---- DATA FOR PROCESSING
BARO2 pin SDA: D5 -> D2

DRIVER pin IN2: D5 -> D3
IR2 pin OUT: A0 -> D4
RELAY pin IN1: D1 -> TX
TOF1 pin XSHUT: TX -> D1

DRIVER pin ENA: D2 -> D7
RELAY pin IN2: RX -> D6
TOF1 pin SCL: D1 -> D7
--------
---- DATA FOR PROCESSING
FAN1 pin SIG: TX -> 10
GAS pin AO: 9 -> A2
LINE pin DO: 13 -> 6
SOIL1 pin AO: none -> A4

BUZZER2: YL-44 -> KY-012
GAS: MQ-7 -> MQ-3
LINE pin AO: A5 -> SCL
--------
---- DATA FOR PROCESSING
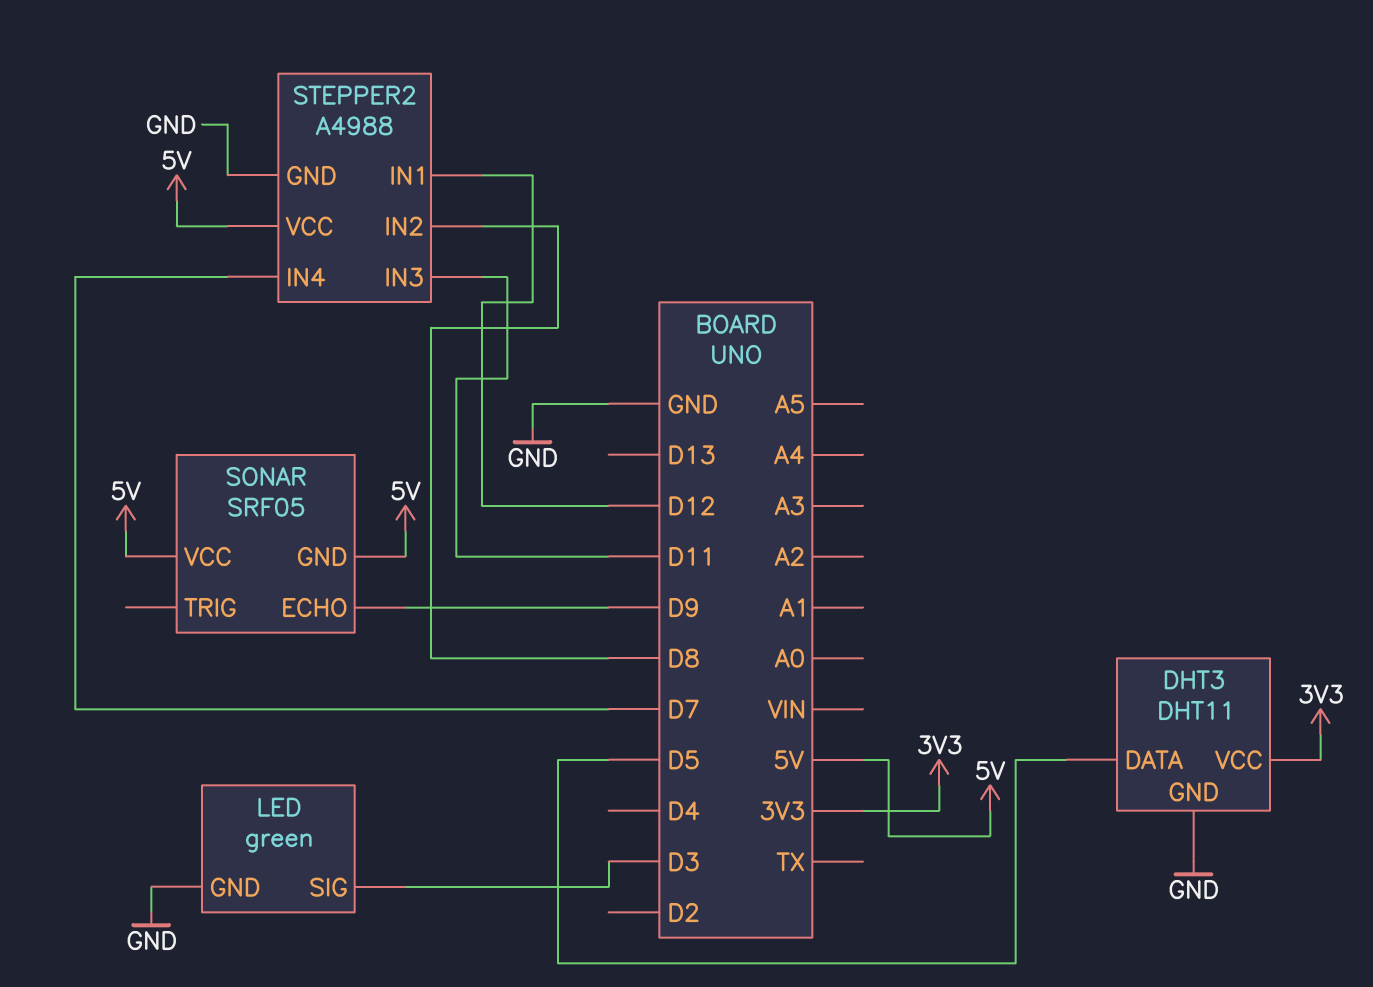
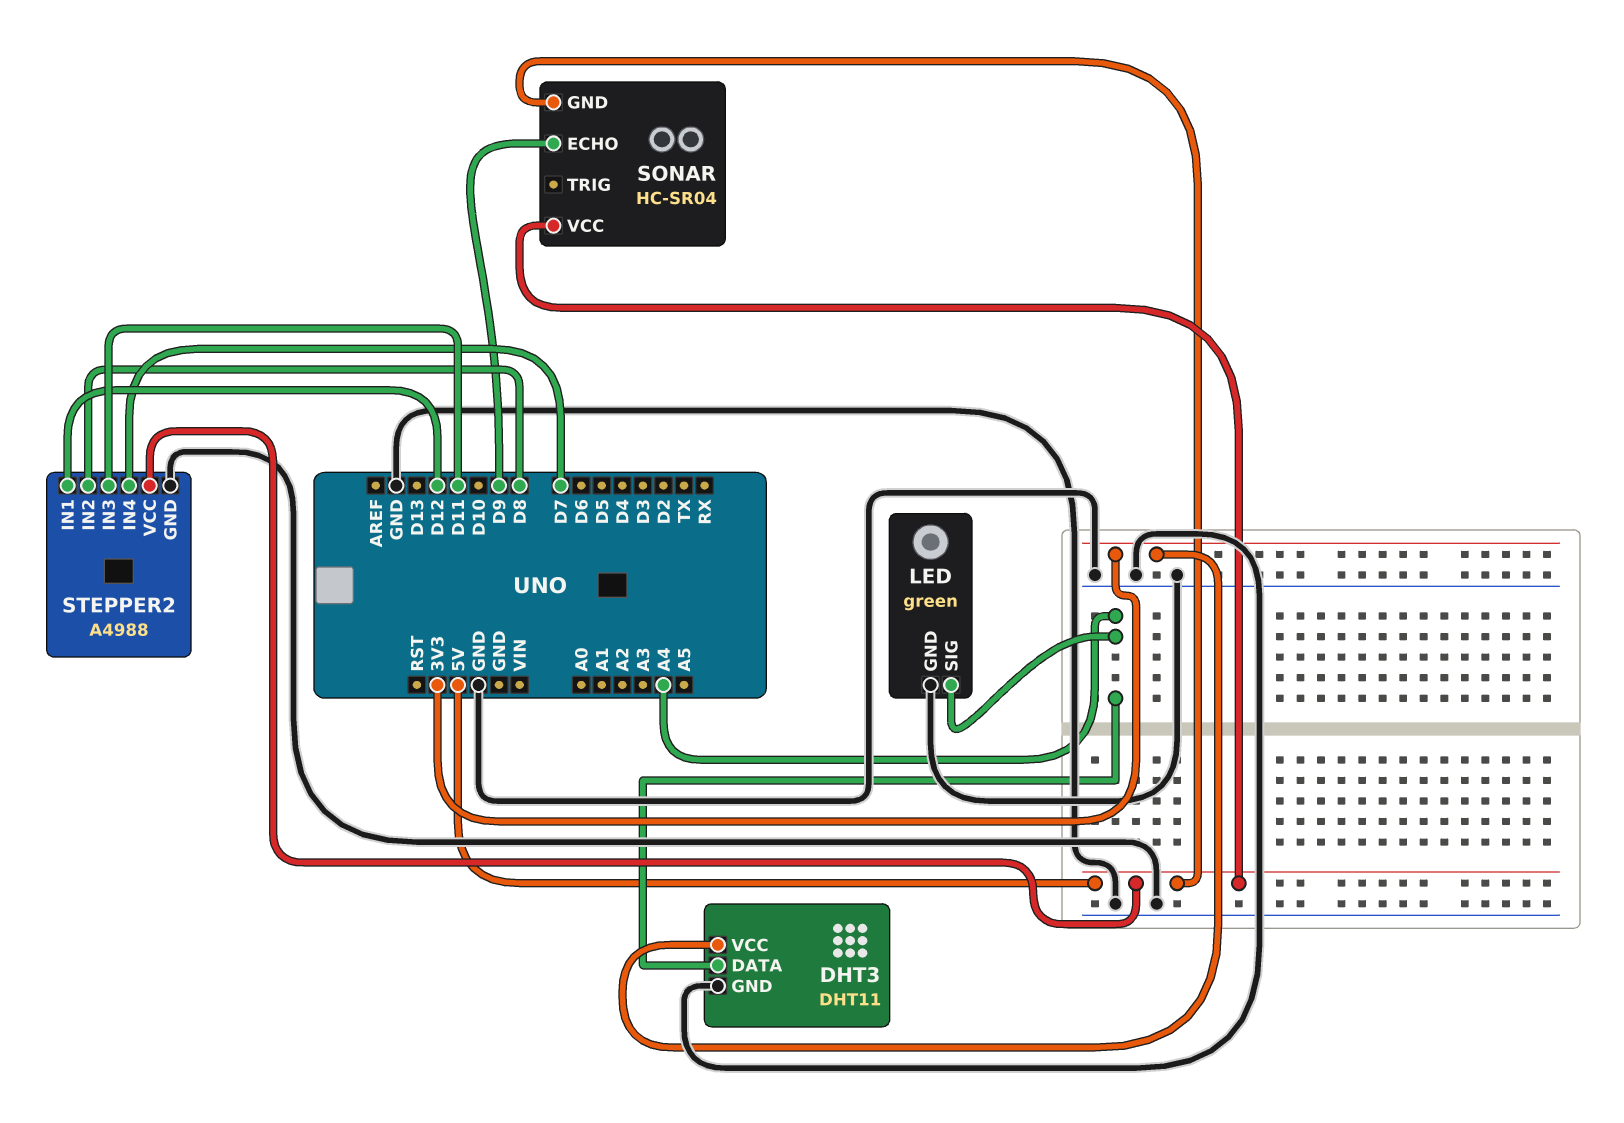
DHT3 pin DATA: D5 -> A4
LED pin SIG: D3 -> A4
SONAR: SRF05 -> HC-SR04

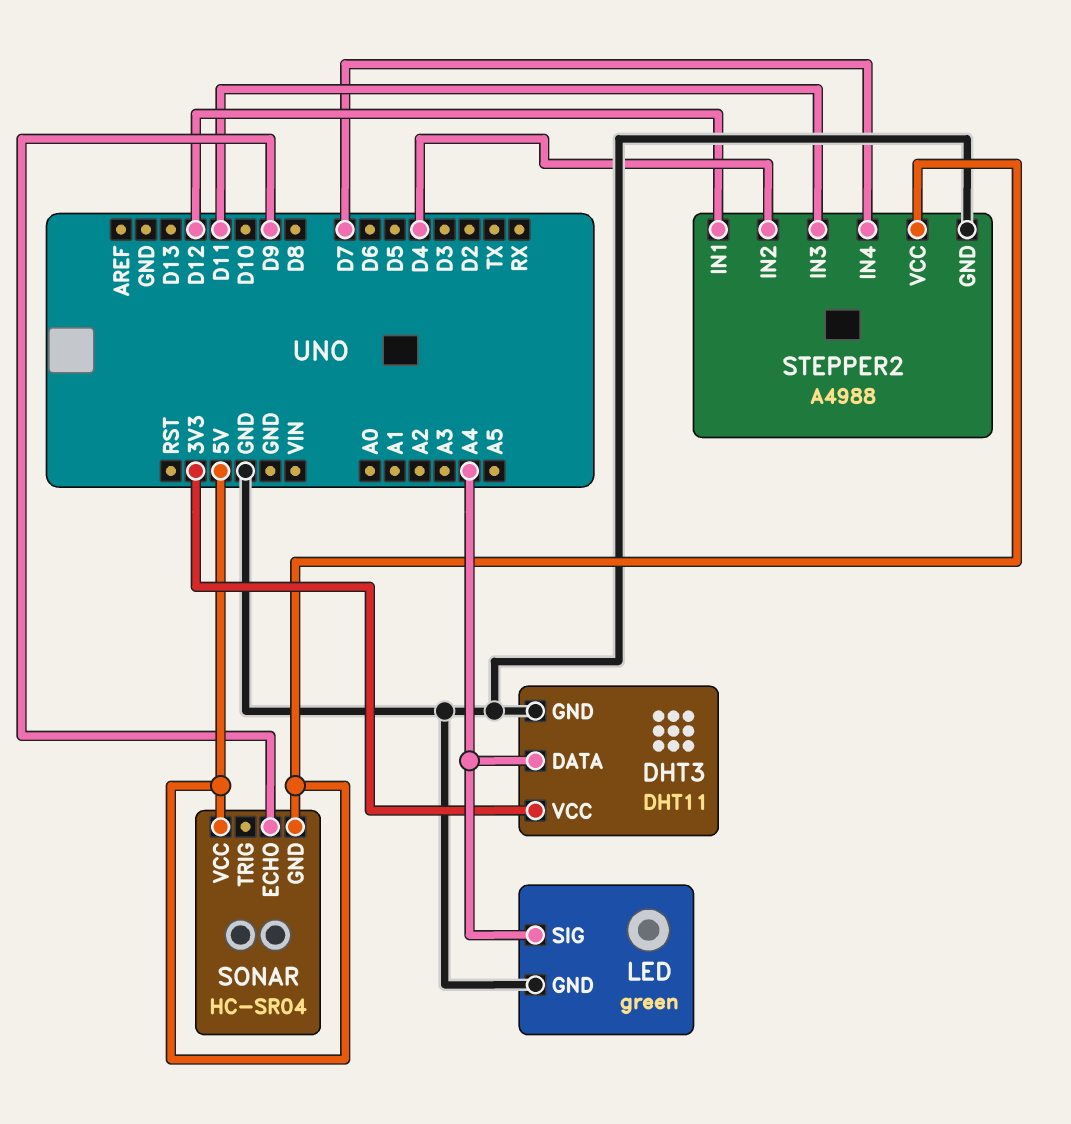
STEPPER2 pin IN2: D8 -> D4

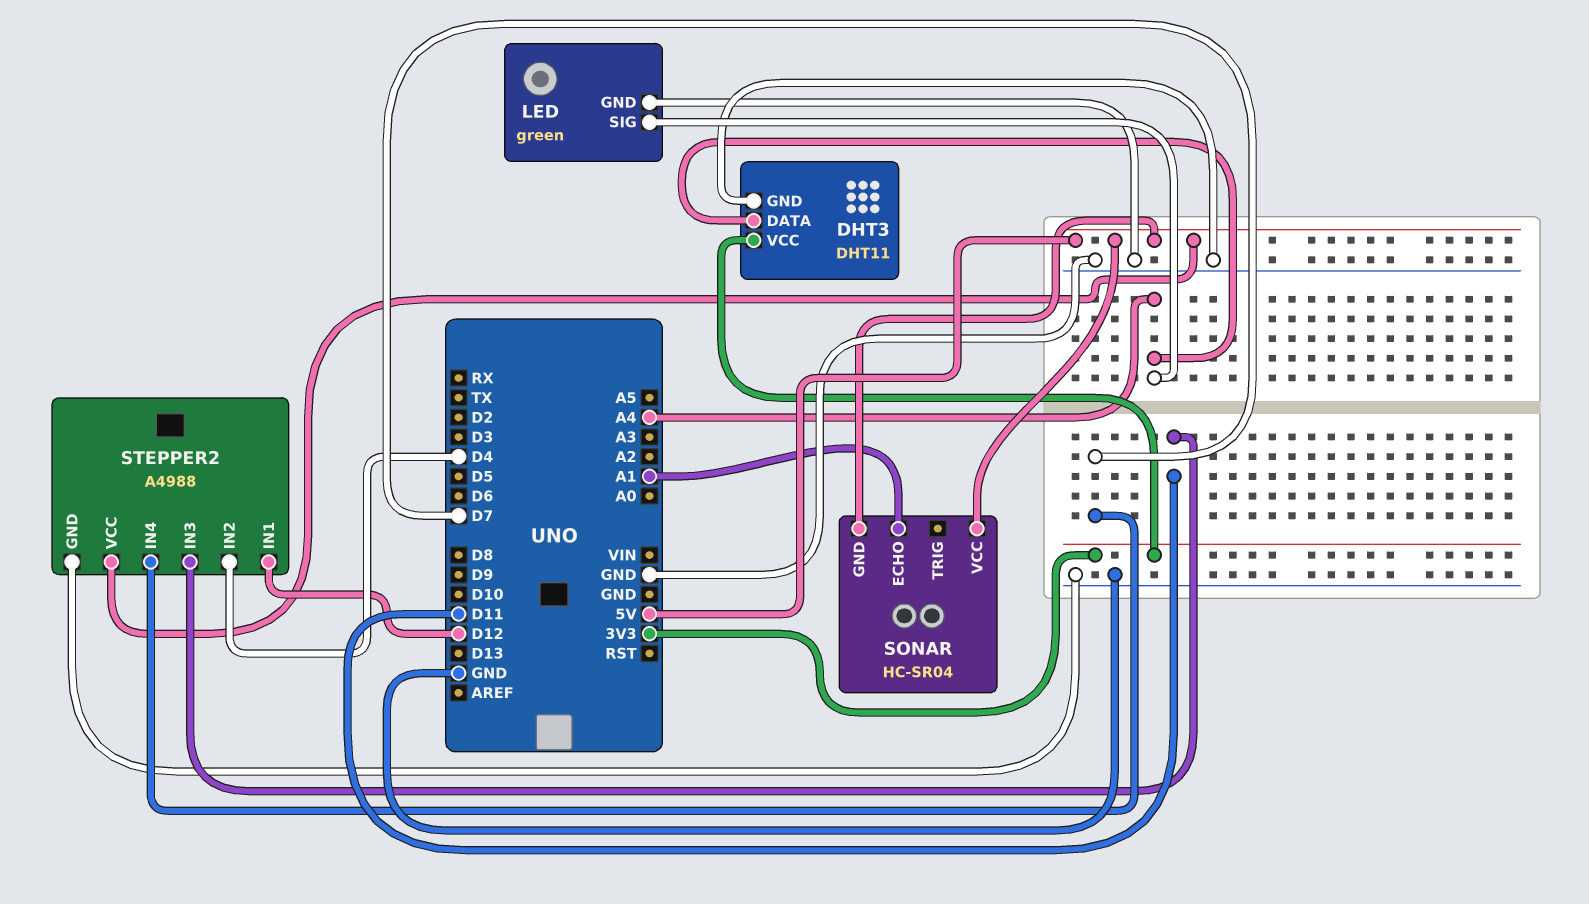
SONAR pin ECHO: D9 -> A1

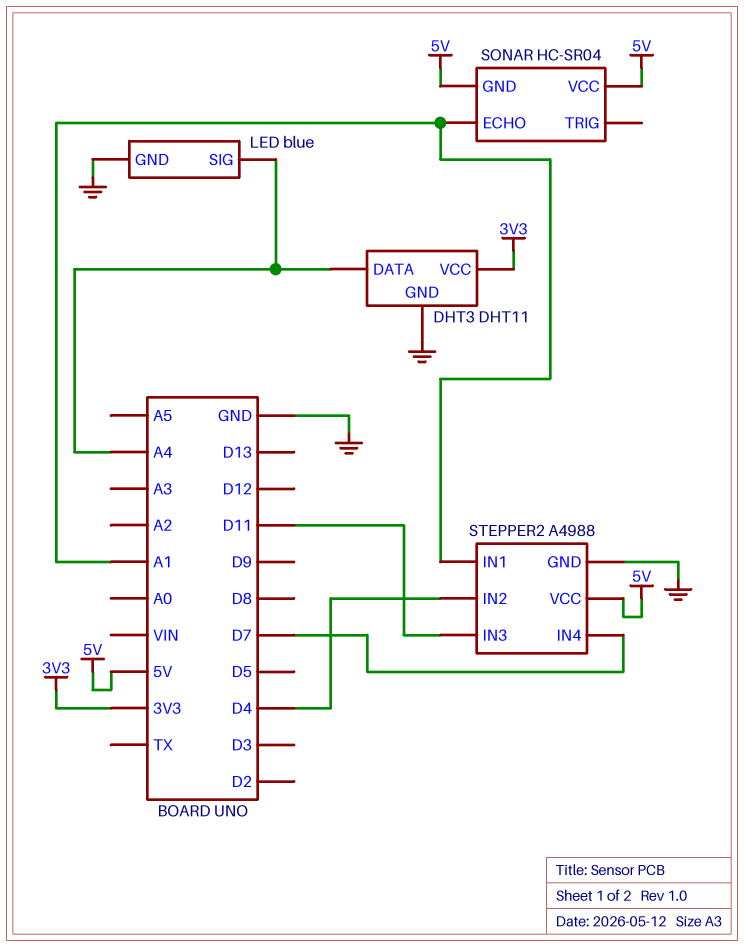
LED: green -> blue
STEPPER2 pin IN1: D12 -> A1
--------
Your answer should be the lines of the listing above between the line holding "RELAY pin IN1: D1 -> TX" and the line holding "TOF1 pin SCL: D1 -> D7", inclusive, restated word for word and alone.

RELAY pin IN1: D1 -> TX
TOF1 pin XSHUT: TX -> D1

DRIVER pin ENA: D2 -> D7
RELAY pin IN2: RX -> D6
TOF1 pin SCL: D1 -> D7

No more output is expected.